» Dataset extract
- - - - -
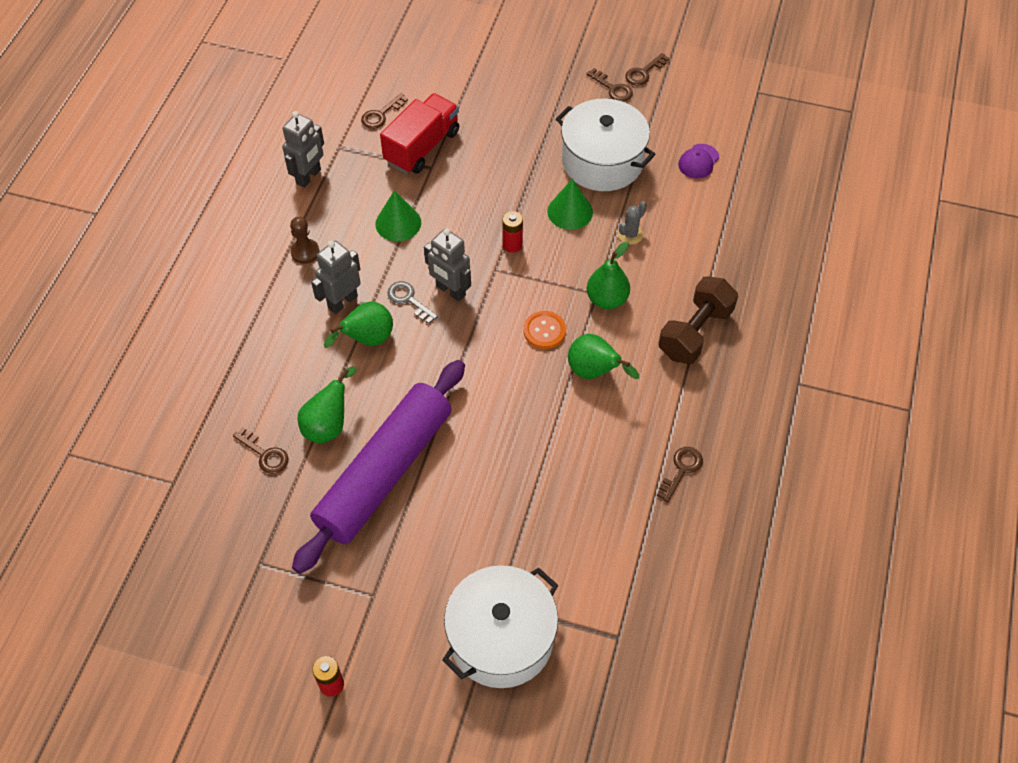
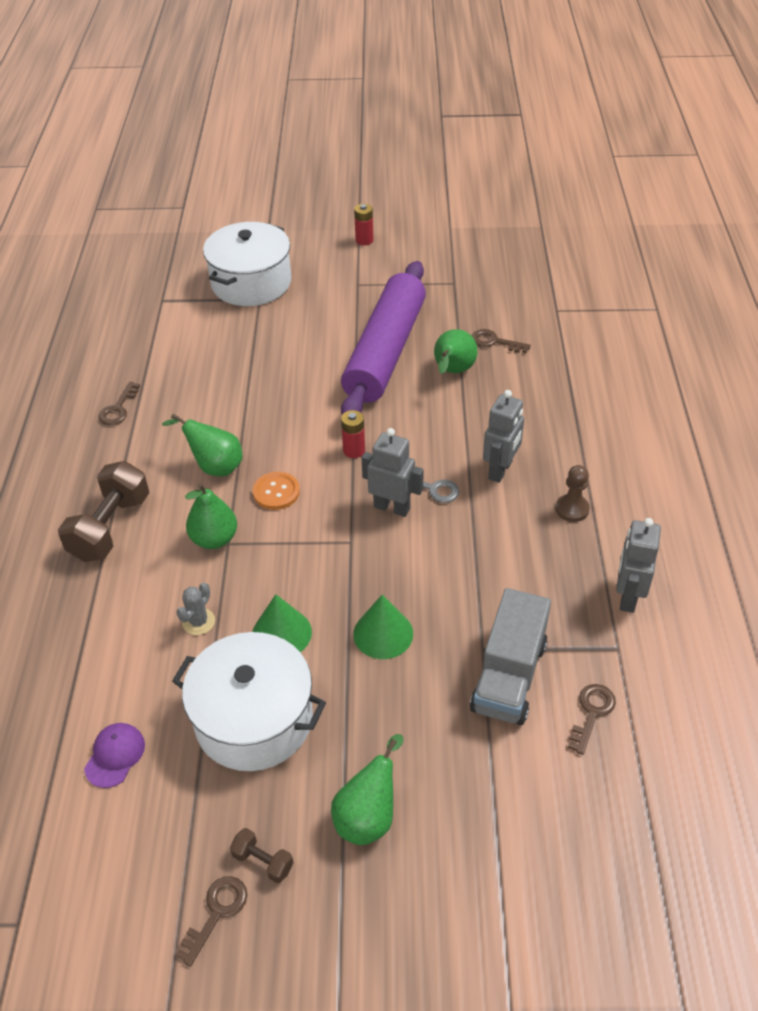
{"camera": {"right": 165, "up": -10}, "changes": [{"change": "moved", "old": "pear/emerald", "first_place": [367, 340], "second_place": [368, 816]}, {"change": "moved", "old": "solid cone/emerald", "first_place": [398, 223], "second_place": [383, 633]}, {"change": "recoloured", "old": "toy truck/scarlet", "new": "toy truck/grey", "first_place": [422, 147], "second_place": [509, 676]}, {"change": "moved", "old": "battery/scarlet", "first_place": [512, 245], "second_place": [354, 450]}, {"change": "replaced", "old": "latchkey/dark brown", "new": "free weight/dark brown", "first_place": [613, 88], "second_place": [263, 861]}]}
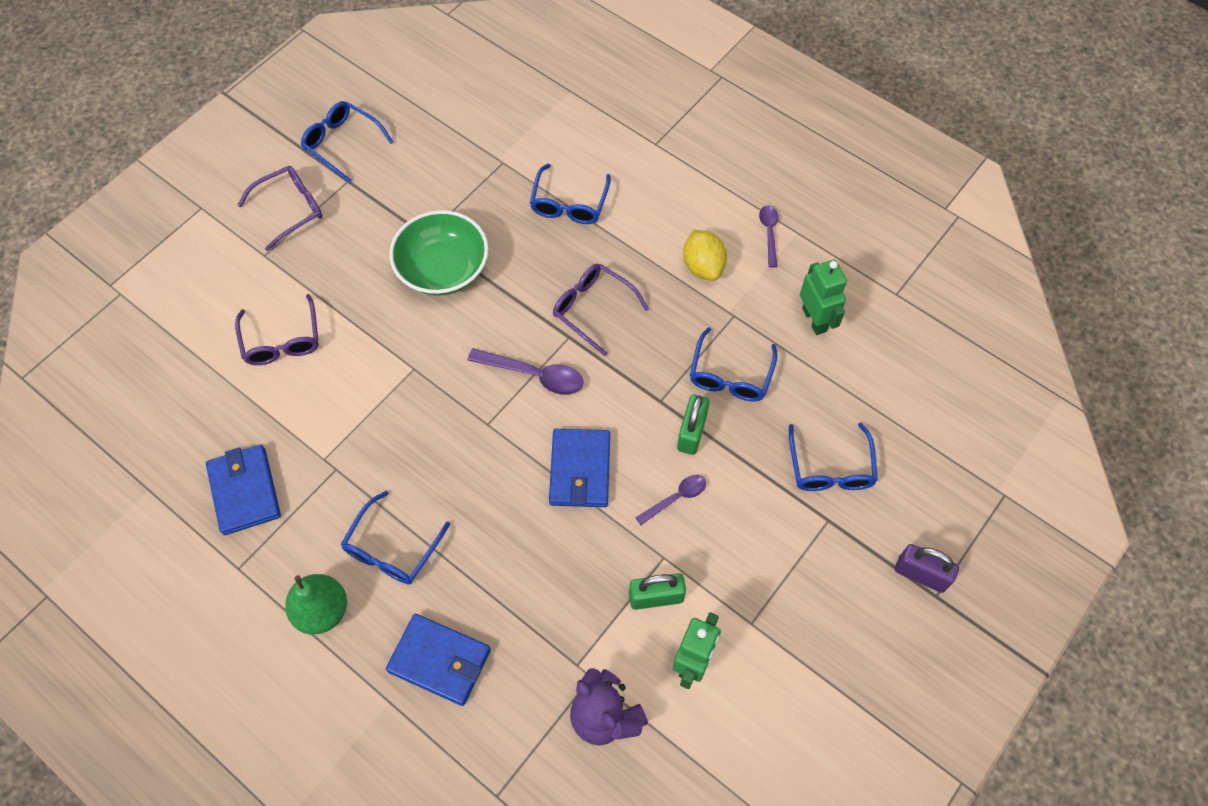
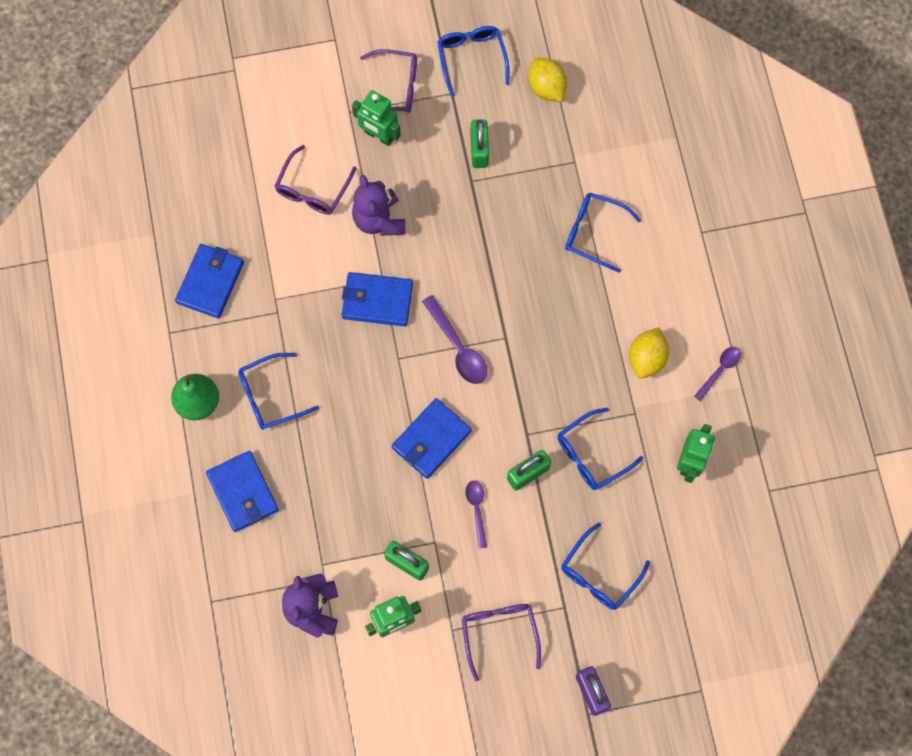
{"camera": {"right": 40, "up": 10}, "changes": [{"change": "removed", "old": "serving bowl/emerald", "first_place": [443, 269]}, {"change": "turned", "old": "glasses/royal blue", "first_place": [569, 203], "second_place": [594, 233], "degrees": 60}, {"change": "moved", "old": "glasses/purple", "first_place": [593, 309], "second_place": [499, 634]}, {"change": "turned", "old": "teaspoon/purple", "first_place": [676, 498], "second_place": [477, 510], "degrees": -105}, {"change": "added", "new": "billfold/royal blue", "second_place": [377, 300]}, {"change": "added", "new": "robot/emerald", "second_place": [379, 136]}, {"change": "added", "new": "stuffed bear/purple", "second_place": [379, 220]}, {"change": "added", "new": "padlock/emerald", "second_place": [479, 150]}, {"change": "added", "new": "lemon/golden", "second_place": [546, 88]}]}
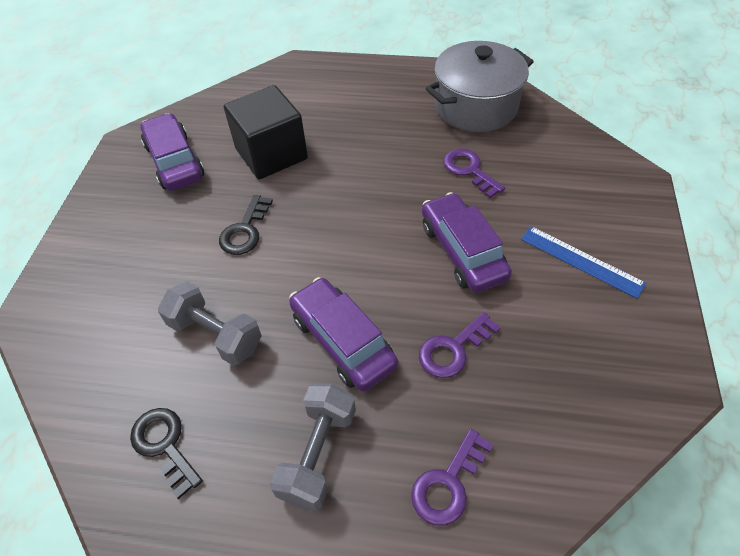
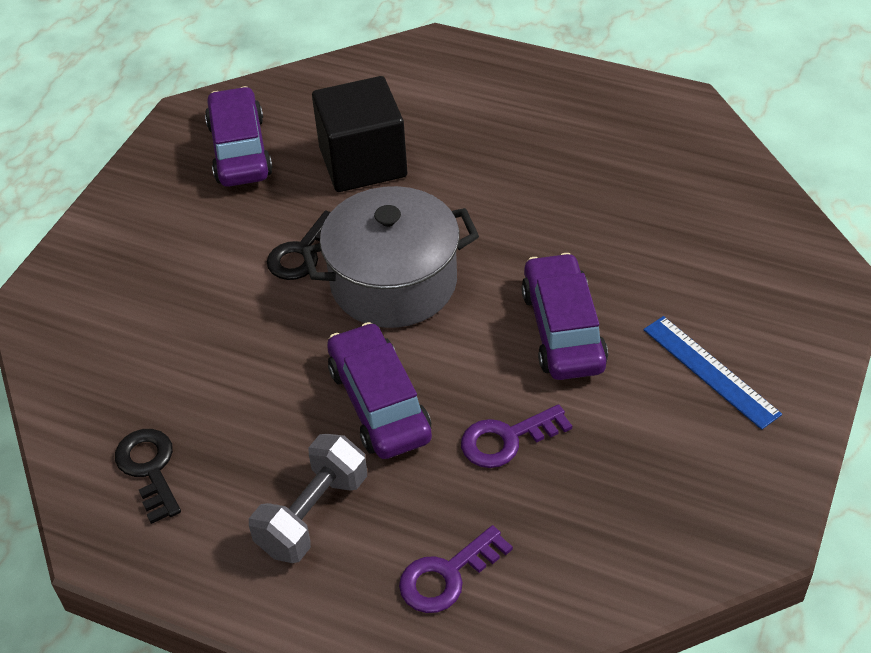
{"camera": {"right": 15, "up": -5}, "changes": [{"change": "removed", "old": "free weight/grey", "first_place": [215, 334]}, {"change": "moved", "old": "cooking pot/grey", "first_place": [476, 106], "second_place": [393, 282]}, {"change": "removed", "old": "latchkey/purple", "first_place": [469, 170]}]}
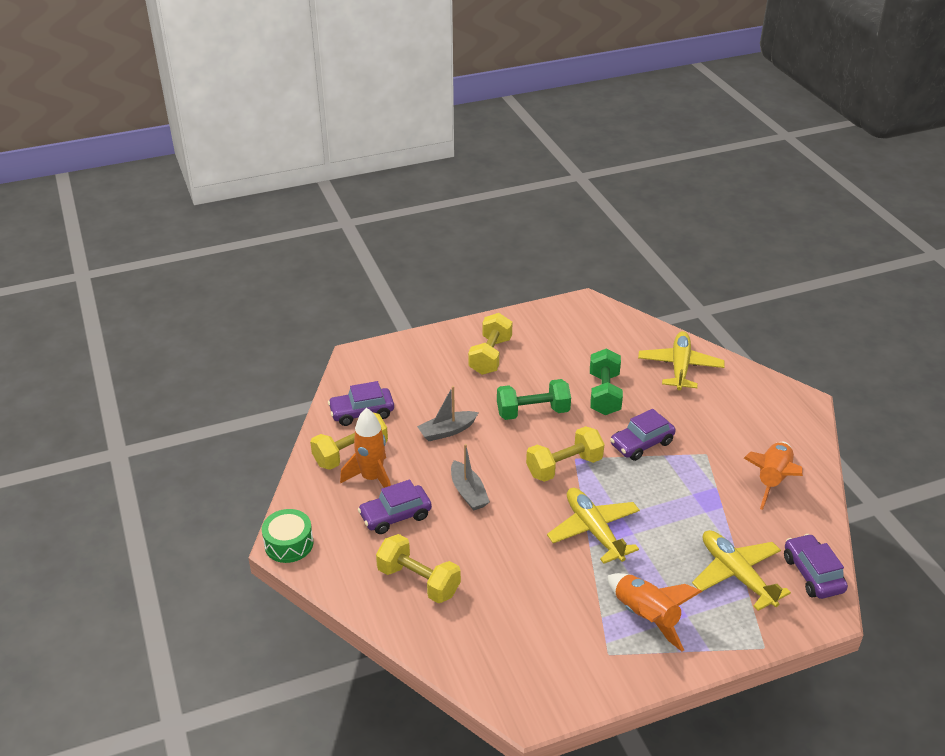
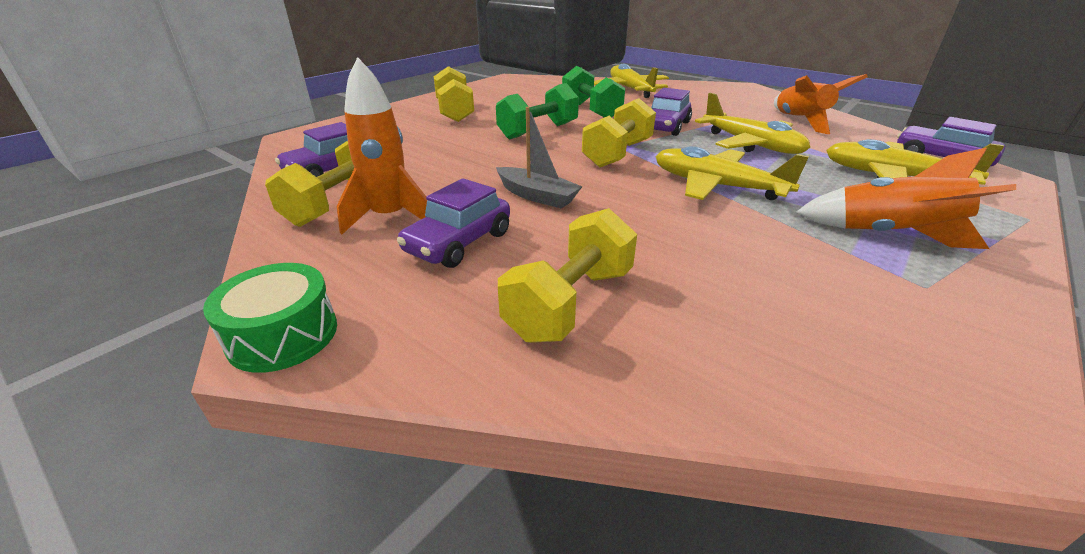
{"camera": {"right": -30, "up": -5}, "changes": [{"change": "turned", "old": "free weight/golden", "first_place": [418, 581], "second_place": [570, 303], "degrees": -60}, {"change": "removed", "old": "toy boat/grey", "first_place": [447, 431]}, {"change": "added", "new": "aeroplane/golden", "second_place": [751, 145]}]}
- - - - -
» What the task requires
Pictures aside, repeat every line of the data above exactly.

» Answer below
{"camera": {"right": 165, "up": -10}, "changes": [{"change": "moved", "old": "pear/emerald", "first_place": [367, 340], "second_place": [368, 816]}, {"change": "moved", "old": "solid cone/emerald", "first_place": [398, 223], "second_place": [383, 633]}, {"change": "recoloured", "old": "toy truck/scarlet", "new": "toy truck/grey", "first_place": [422, 147], "second_place": [509, 676]}, {"change": "moved", "old": "battery/scarlet", "first_place": [512, 245], "second_place": [354, 450]}, {"change": "replaced", "old": "latchkey/dark brown", "new": "free weight/dark brown", "first_place": [613, 88], "second_place": [263, 861]}]}
{"camera": {"right": 40, "up": 10}, "changes": [{"change": "removed", "old": "serving bowl/emerald", "first_place": [443, 269]}, {"change": "turned", "old": "glasses/royal blue", "first_place": [569, 203], "second_place": [594, 233], "degrees": 60}, {"change": "moved", "old": "glasses/purple", "first_place": [593, 309], "second_place": [499, 634]}, {"change": "turned", "old": "teaspoon/purple", "first_place": [676, 498], "second_place": [477, 510], "degrees": -105}, {"change": "added", "new": "billfold/royal blue", "second_place": [377, 300]}, {"change": "added", "new": "robot/emerald", "second_place": [379, 136]}, {"change": "added", "new": "stuffed bear/purple", "second_place": [379, 220]}, {"change": "added", "new": "padlock/emerald", "second_place": [479, 150]}, {"change": "added", "new": "lemon/golden", "second_place": [546, 88]}]}
{"camera": {"right": 15, "up": -5}, "changes": [{"change": "removed", "old": "free weight/grey", "first_place": [215, 334]}, {"change": "moved", "old": "cooking pot/grey", "first_place": [476, 106], "second_place": [393, 282]}, {"change": "removed", "old": "latchkey/purple", "first_place": [469, 170]}]}
{"camera": {"right": -30, "up": -5}, "changes": [{"change": "turned", "old": "free weight/golden", "first_place": [418, 581], "second_place": [570, 303], "degrees": -60}, {"change": "removed", "old": "toy boat/grey", "first_place": [447, 431]}, {"change": "added", "new": "aeroplane/golden", "second_place": [751, 145]}]}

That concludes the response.